(Records contained in a dataset)
****************

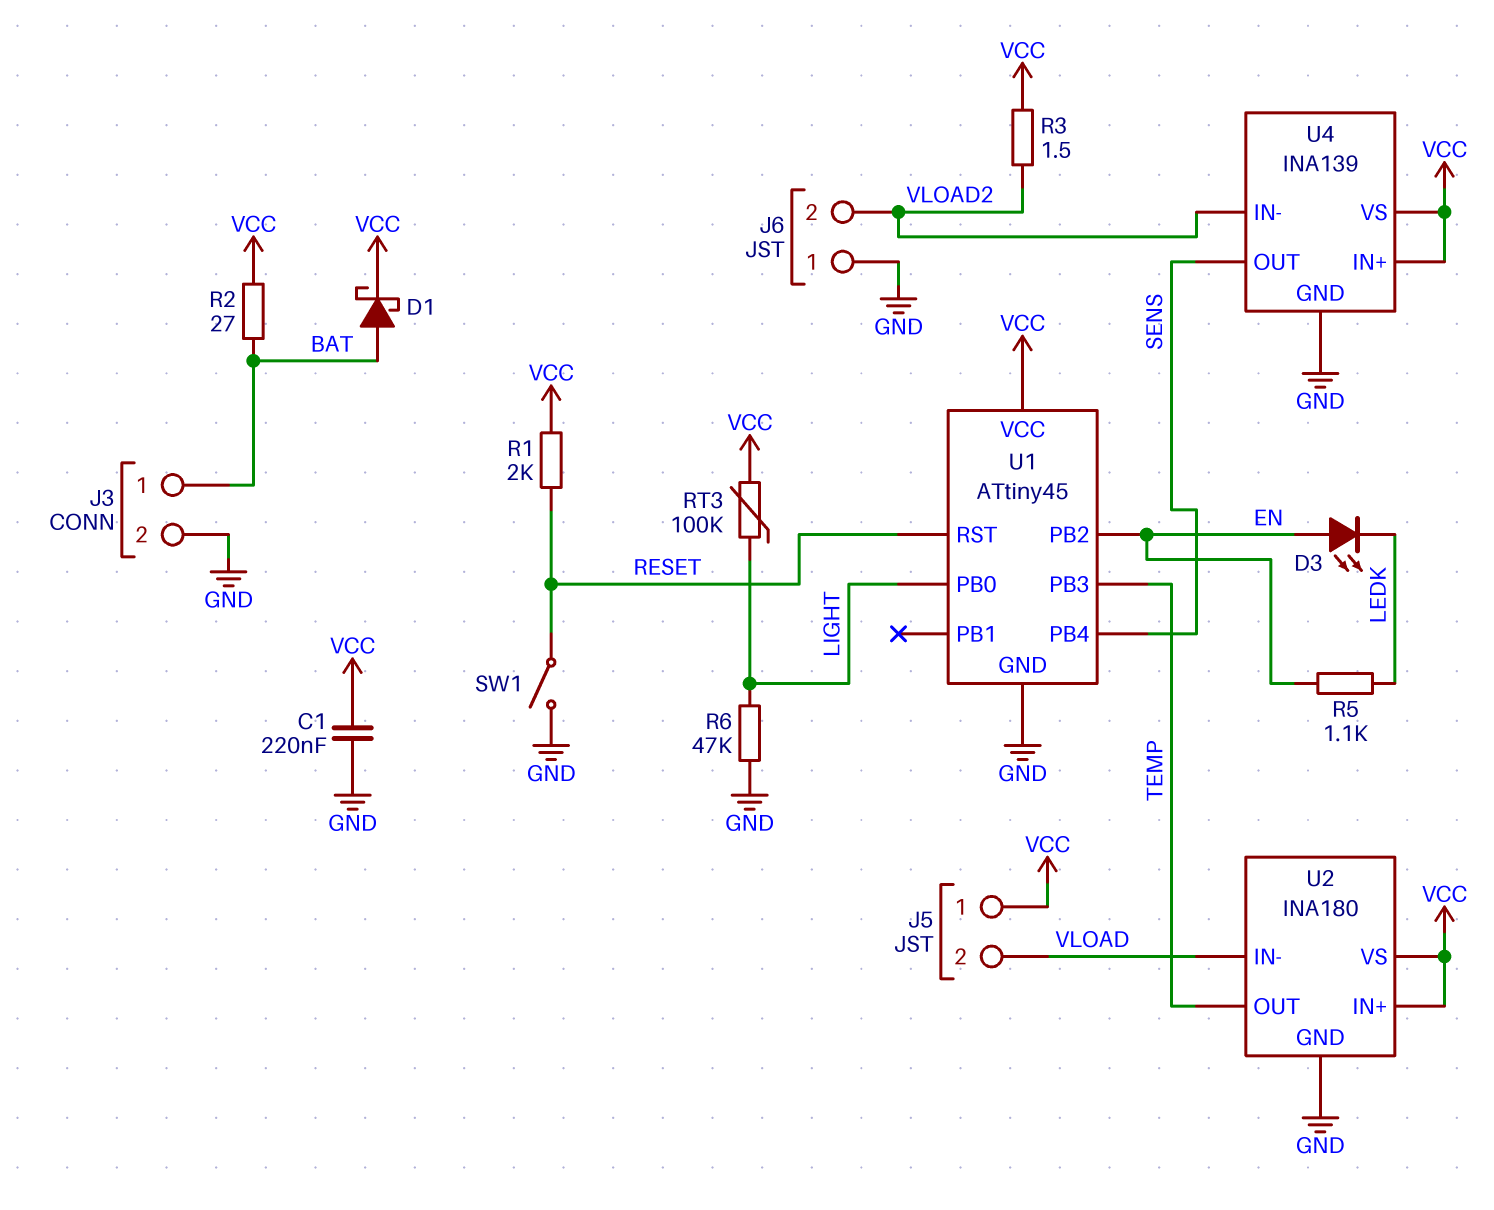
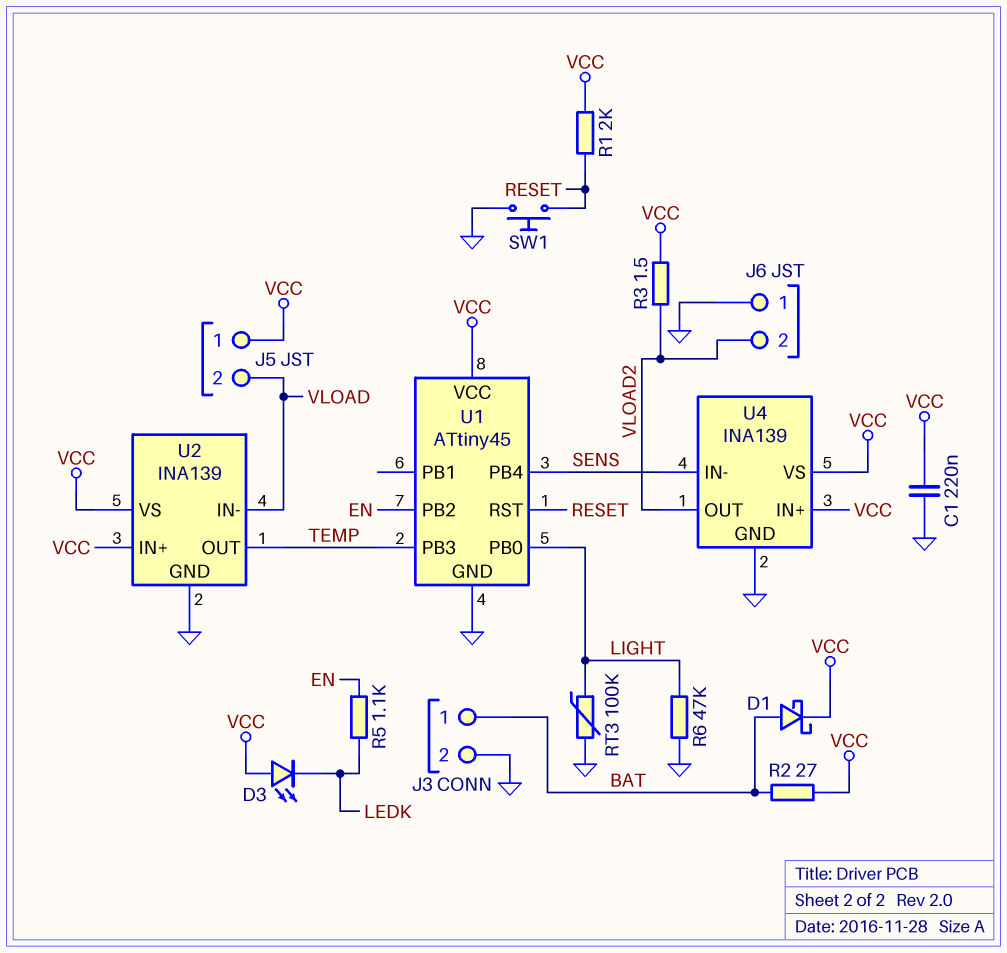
D3: LED (A EN, K LEDK) -> LED (A VCC, K LEDK)
RT3: 100k (LIGHT, VCC) -> 100k (GND, LIGHT)
SW1: switch (GND, RESET) -> button (GND, RESET)
U2: INA180 -> INA139
U4 pin IN-: VLOAD2 -> SENS
U4 pin OUT: SENS -> VLOAD2

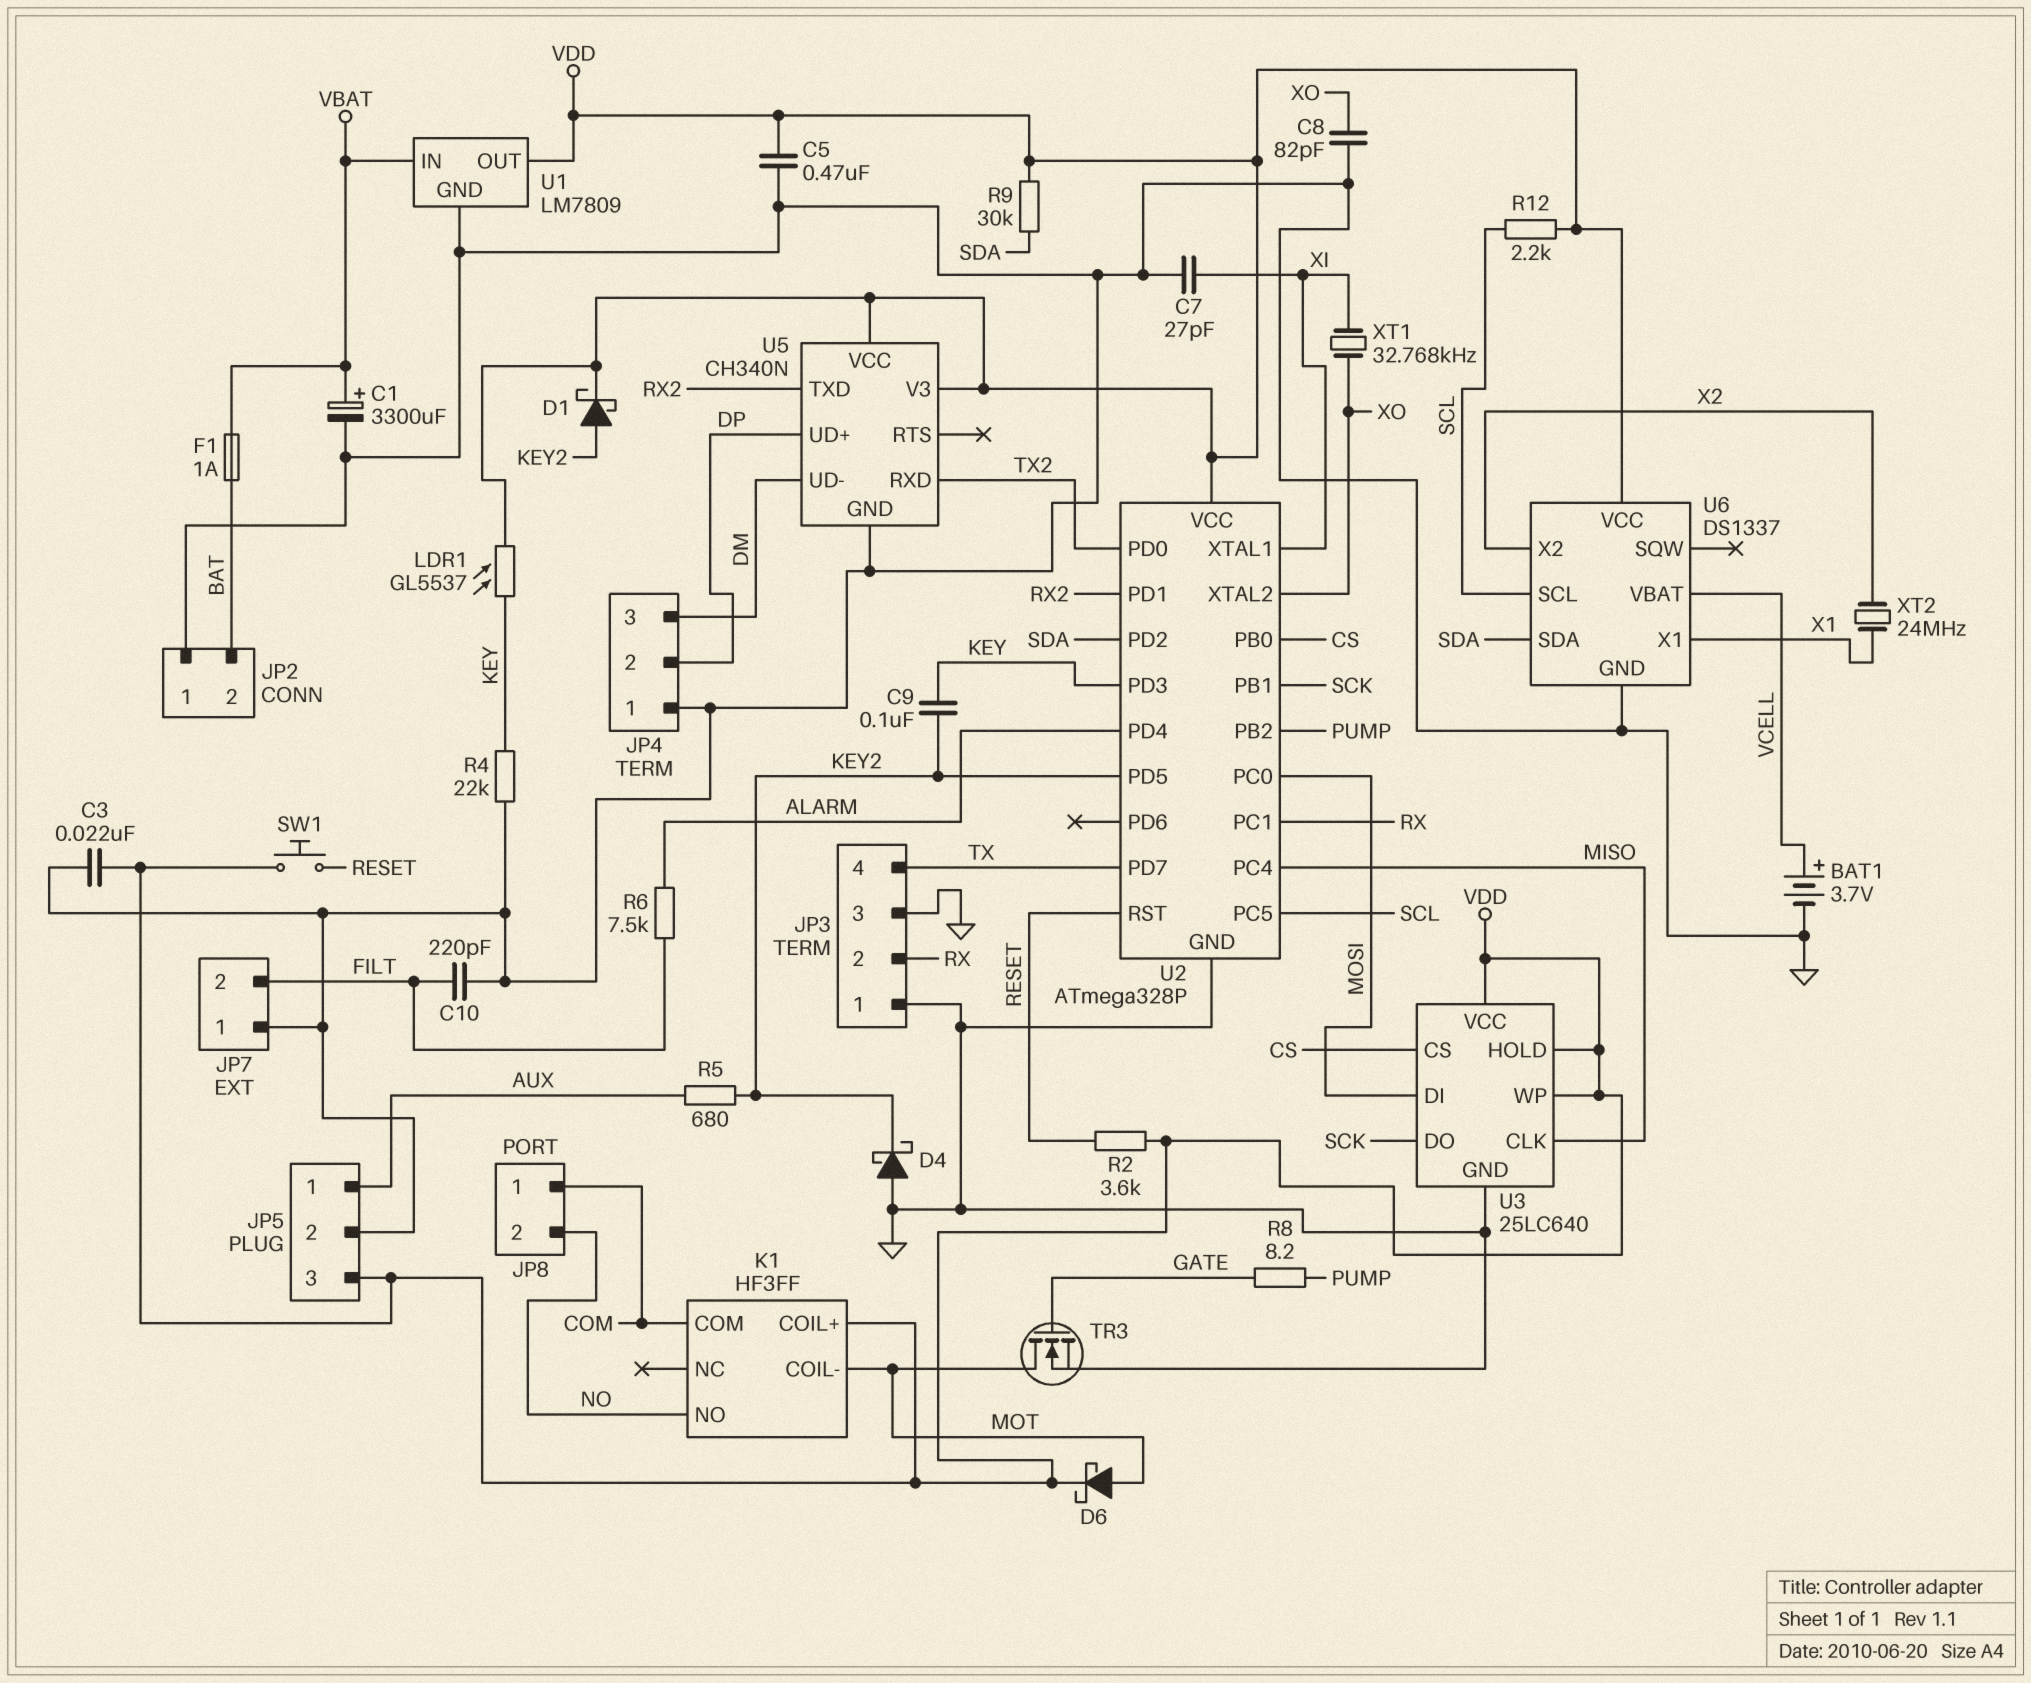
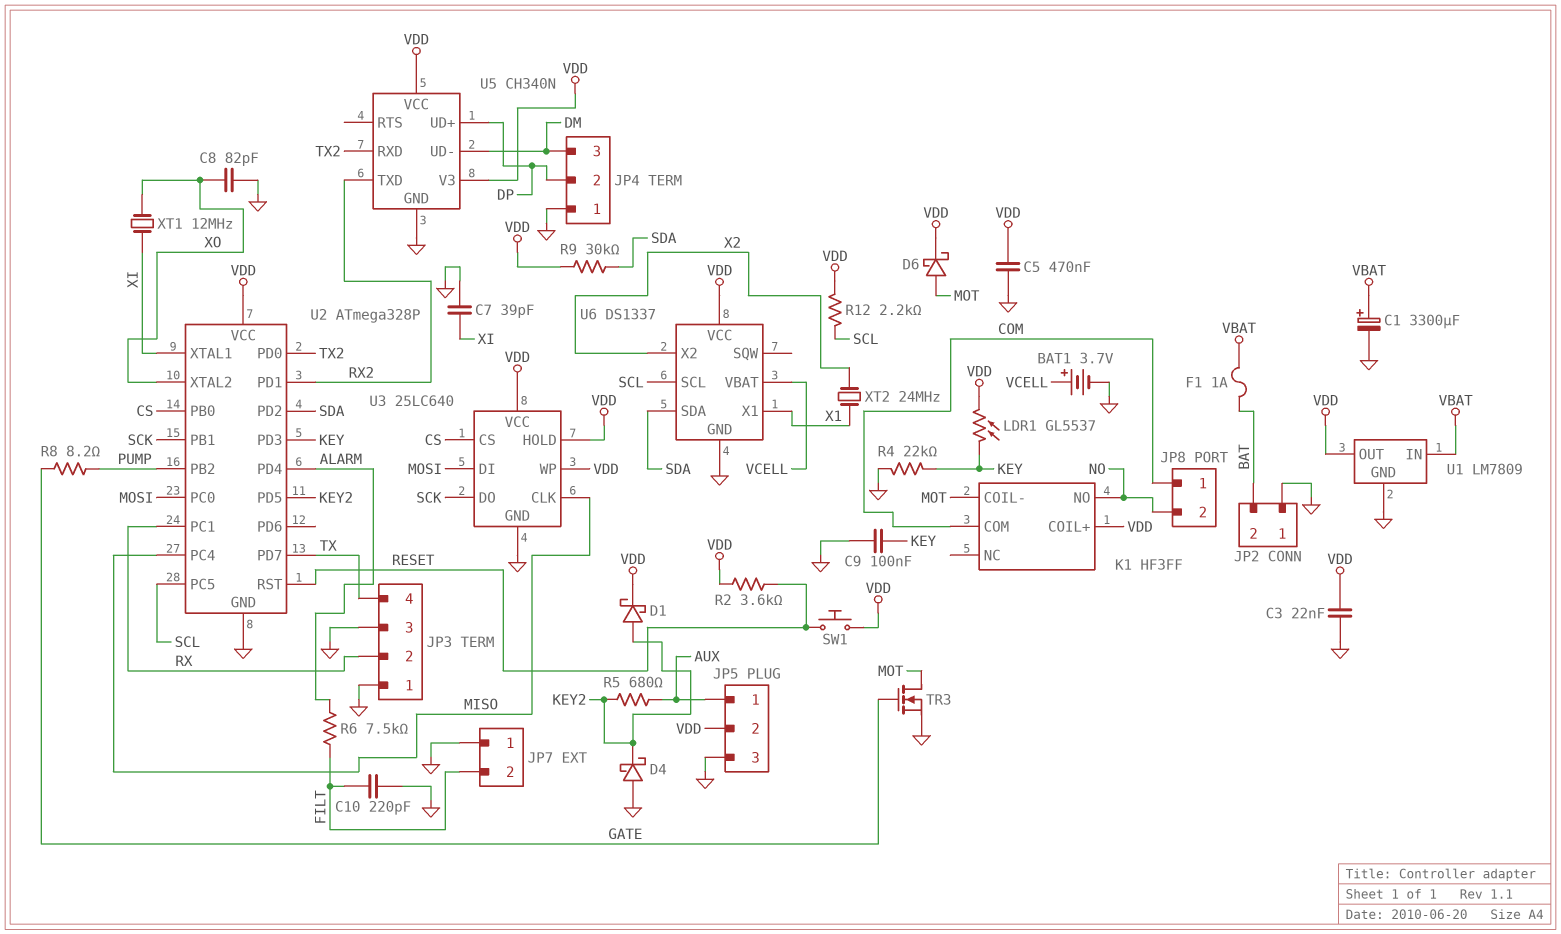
C7: 27pF (GND, XI) -> 39pF (GND, XI)
C9: 100nF (KEY, KEY2) -> 100nF (GND, KEY)
JP5 pin 2: GND -> VDD
JP5 pin 3: VDD -> GND
XT1: 32.768kHz (XI, XO) -> 12MHz (XI, XO)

****************

Work order: Pictures stay out; reproduce every line of the records exactly.

Exercise response:
D3: LED (A EN, K LEDK) -> LED (A VCC, K LEDK)
RT3: 100k (LIGHT, VCC) -> 100k (GND, LIGHT)
SW1: switch (GND, RESET) -> button (GND, RESET)
U2: INA180 -> INA139
U4 pin IN-: VLOAD2 -> SENS
U4 pin OUT: SENS -> VLOAD2

C7: 27pF (GND, XI) -> 39pF (GND, XI)
C9: 100nF (KEY, KEY2) -> 100nF (GND, KEY)
JP5 pin 2: GND -> VDD
JP5 pin 3: VDD -> GND
XT1: 32.768kHz (XI, XO) -> 12MHz (XI, XO)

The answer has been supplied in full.